## TASK DETAILS
Set down each entry as it stands. Skip the pictures.

## PROVIDED DATA
++++++++++++++++++++

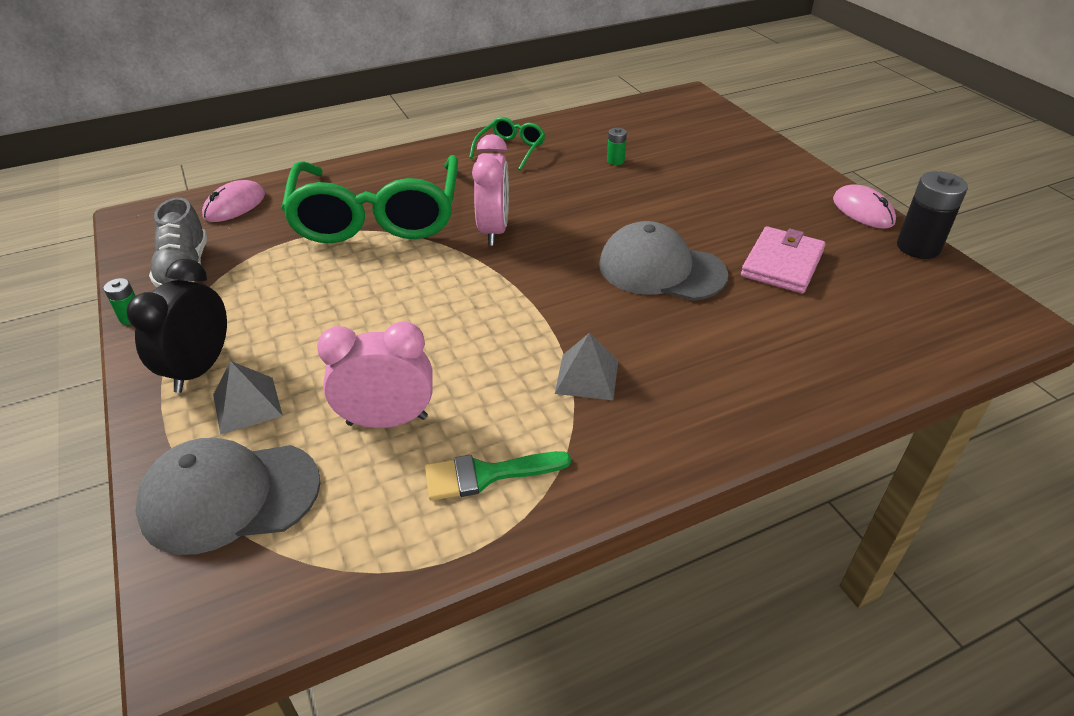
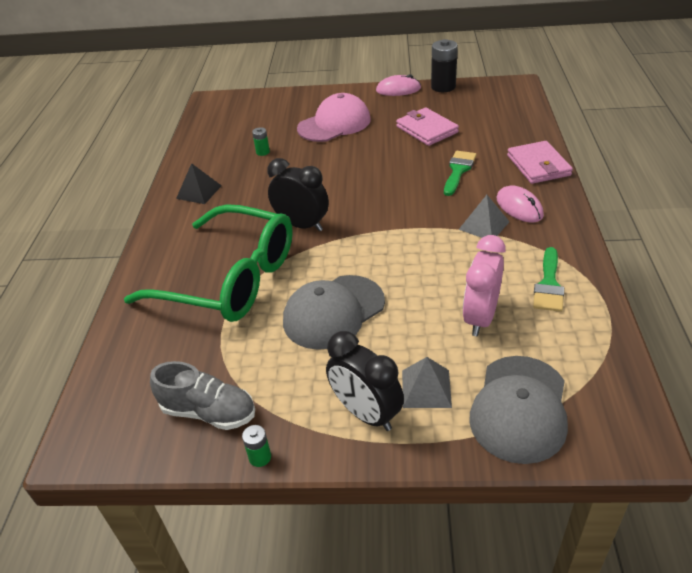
camera: 60 degrees left, 0 degrees up
(235, 205) = (128, 366): pink mouse -> pink mouse (519, 207)
(494, 230) = (302, 225): pink clock -> black clock
(511, 149) = (199, 192): green glasses -> black pyramid
(661, 269) = (401, 170): grey cap -> grey cap (333, 312)
(702, 319) = (458, 170): none -> green brush
(722, 188) = (334, 124): none -> pink cap
(787, 399) = (538, 165): none -> pink wallet

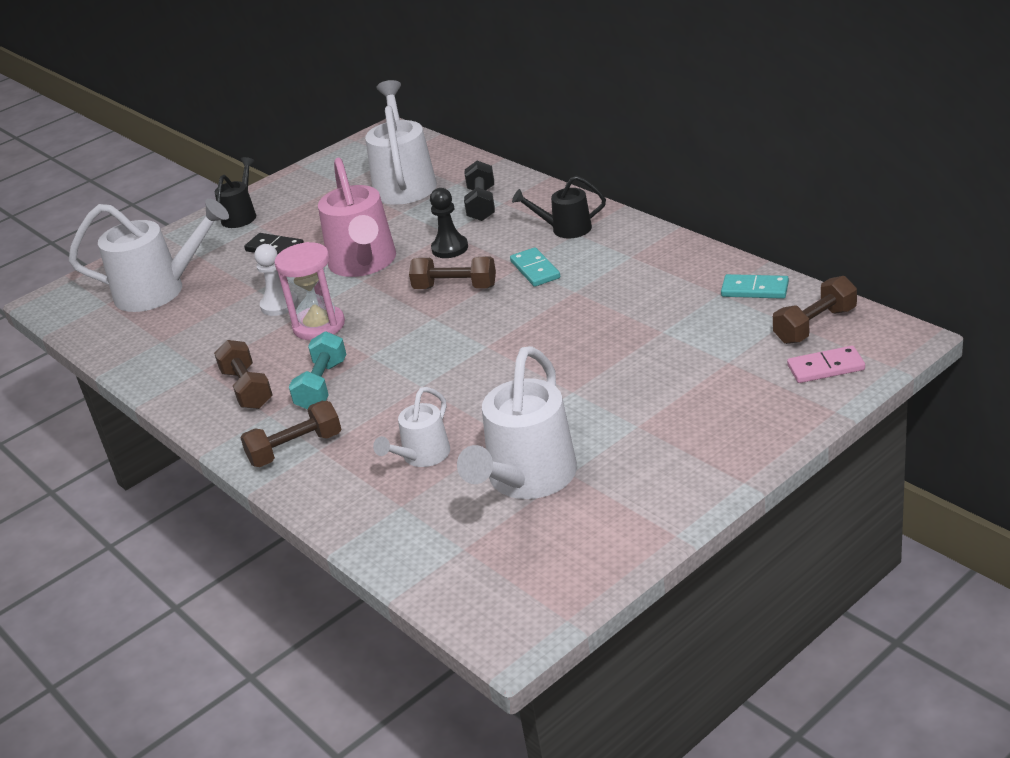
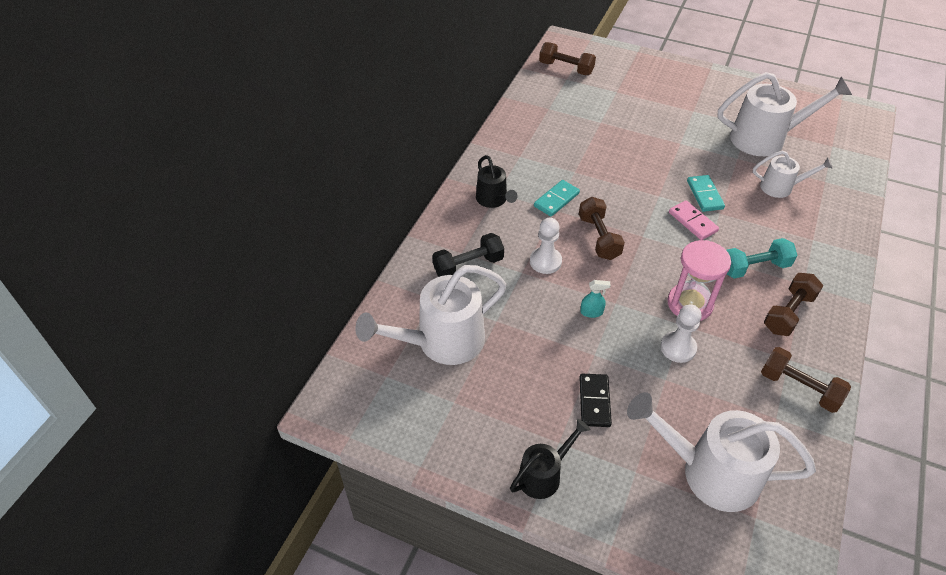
camera: 120 degrees left, 15 degrees up
(161, 290) = (708, 472): white watering can -> white watering can turned 45 degrees counterclockwise
(241, 215) = (544, 474): black watering can -> black watering can turned 150 degrees clockwise
(295, 449) = (822, 252): brown dumbbell -> brown dumbbell (799, 388)
(364, 264) = (591, 312): pink watering can -> turquoise spray bottle
(450, 248) = (545, 261): black pawn -> white pawn
(755, 289) = (538, 95): turquoise domino -> turquoise domino (704, 195)
(825, 367) = (603, 59): pink domino -> pink domino (692, 222)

++++++++++++++++++++

## SOLUTION TO THE EXERCISE
camera: 60 degrees left, 0 degrees up
(235, 205) = (128, 366): pink mouse -> pink mouse (519, 207)
(494, 230) = (302, 225): pink clock -> black clock
(511, 149) = (199, 192): green glasses -> black pyramid
(661, 269) = (401, 170): grey cap -> grey cap (333, 312)
(702, 319) = (458, 170): none -> green brush
(722, 188) = (334, 124): none -> pink cap
(787, 399) = (538, 165): none -> pink wallet

camera: 120 degrees left, 15 degrees up
(161, 290) = (708, 472): white watering can -> white watering can turned 45 degrees counterclockwise
(241, 215) = (544, 474): black watering can -> black watering can turned 150 degrees clockwise
(295, 449) = (822, 252): brown dumbbell -> brown dumbbell (799, 388)
(364, 264) = (591, 312): pink watering can -> turquoise spray bottle
(450, 248) = (545, 261): black pawn -> white pawn
(755, 289) = (538, 95): turquoise domino -> turquoise domino (704, 195)
(825, 367) = (603, 59): pink domino -> pink domino (692, 222)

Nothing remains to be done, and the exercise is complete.